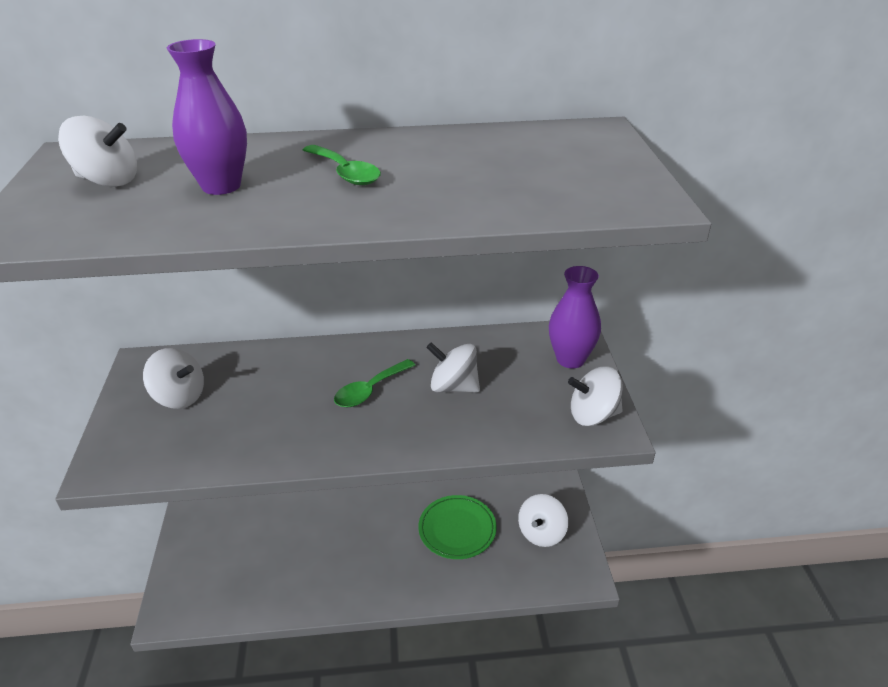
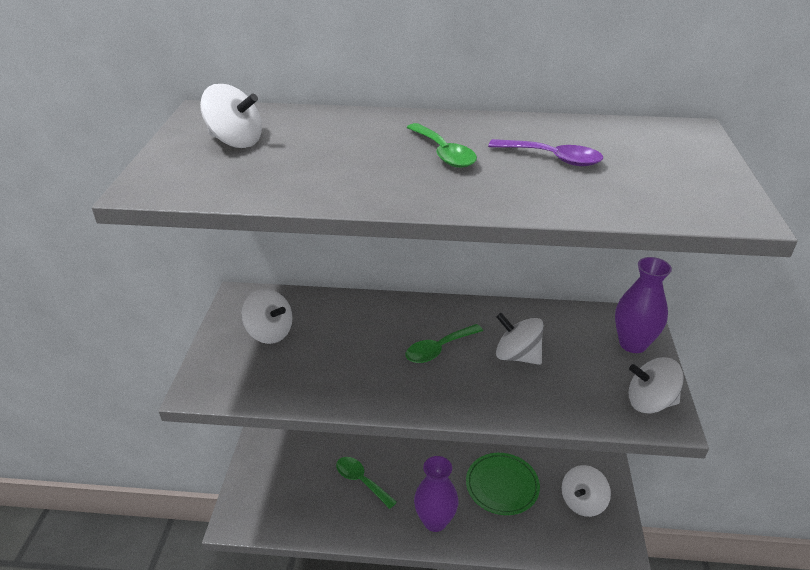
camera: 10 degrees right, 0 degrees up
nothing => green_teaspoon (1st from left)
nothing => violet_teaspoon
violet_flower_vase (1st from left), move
-*-*-
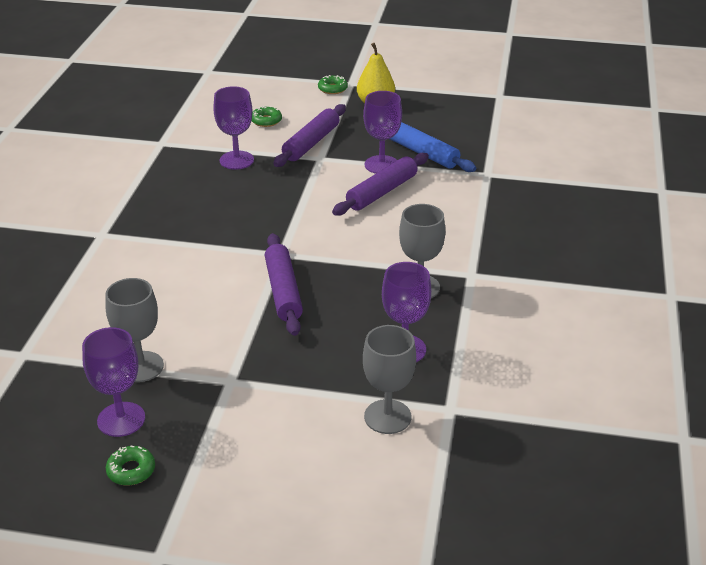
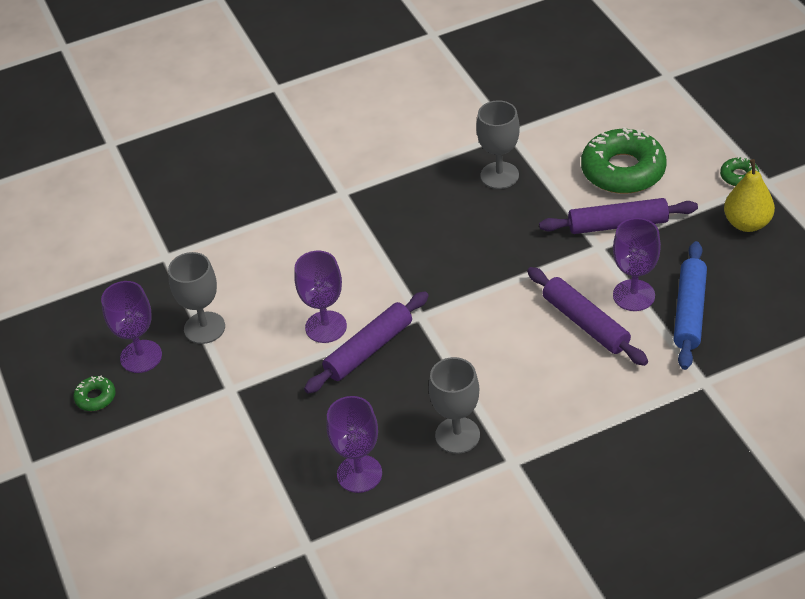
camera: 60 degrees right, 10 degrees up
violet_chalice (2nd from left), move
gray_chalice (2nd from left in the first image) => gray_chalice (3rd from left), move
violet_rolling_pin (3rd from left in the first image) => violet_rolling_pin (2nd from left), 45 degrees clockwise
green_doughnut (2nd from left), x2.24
-*-*-
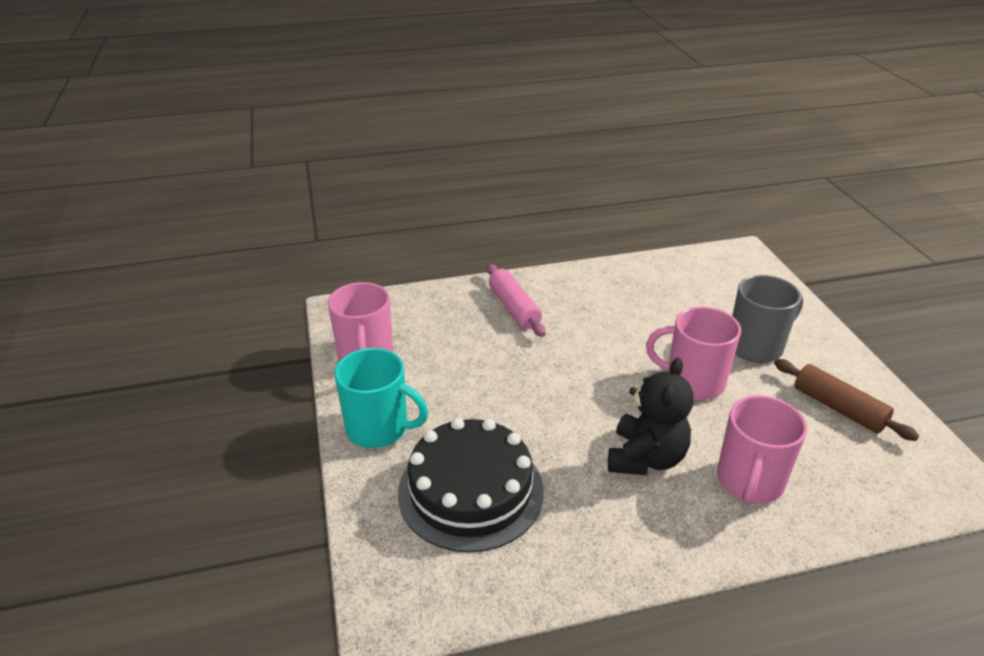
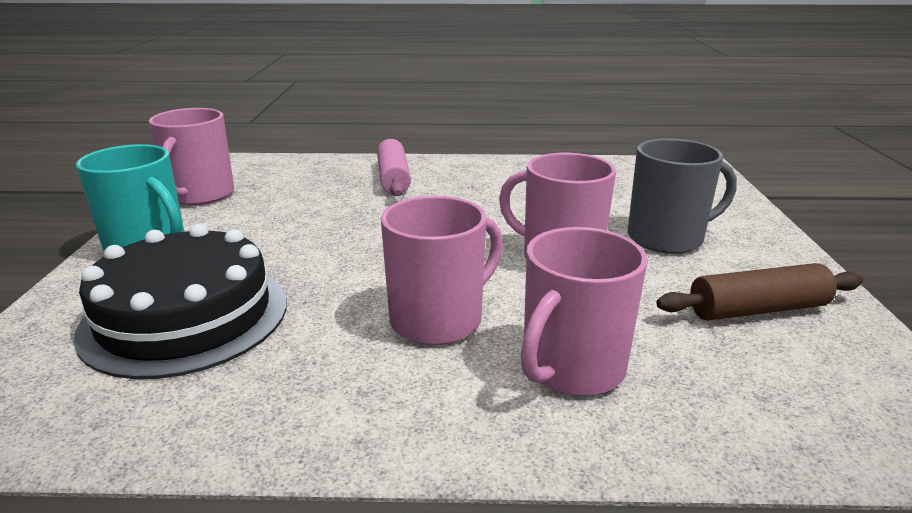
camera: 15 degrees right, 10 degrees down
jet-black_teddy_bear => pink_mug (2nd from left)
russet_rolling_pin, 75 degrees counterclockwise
-*-*-
### Work order
Every line with the string "from" in the material should be returned.

### Response below
nothing => green_teaspoon (1st from left)
violet_flower_vase (1st from left), move
violet_chalice (2nd from left), move
gray_chalice (2nd from left in the first image) => gray_chalice (3rd from left), move
violet_rolling_pin (3rd from left in the first image) => violet_rolling_pin (2nd from left), 45 degrees clockwise
green_doughnut (2nd from left), x2.24
jet-black_teddy_bear => pink_mug (2nd from left)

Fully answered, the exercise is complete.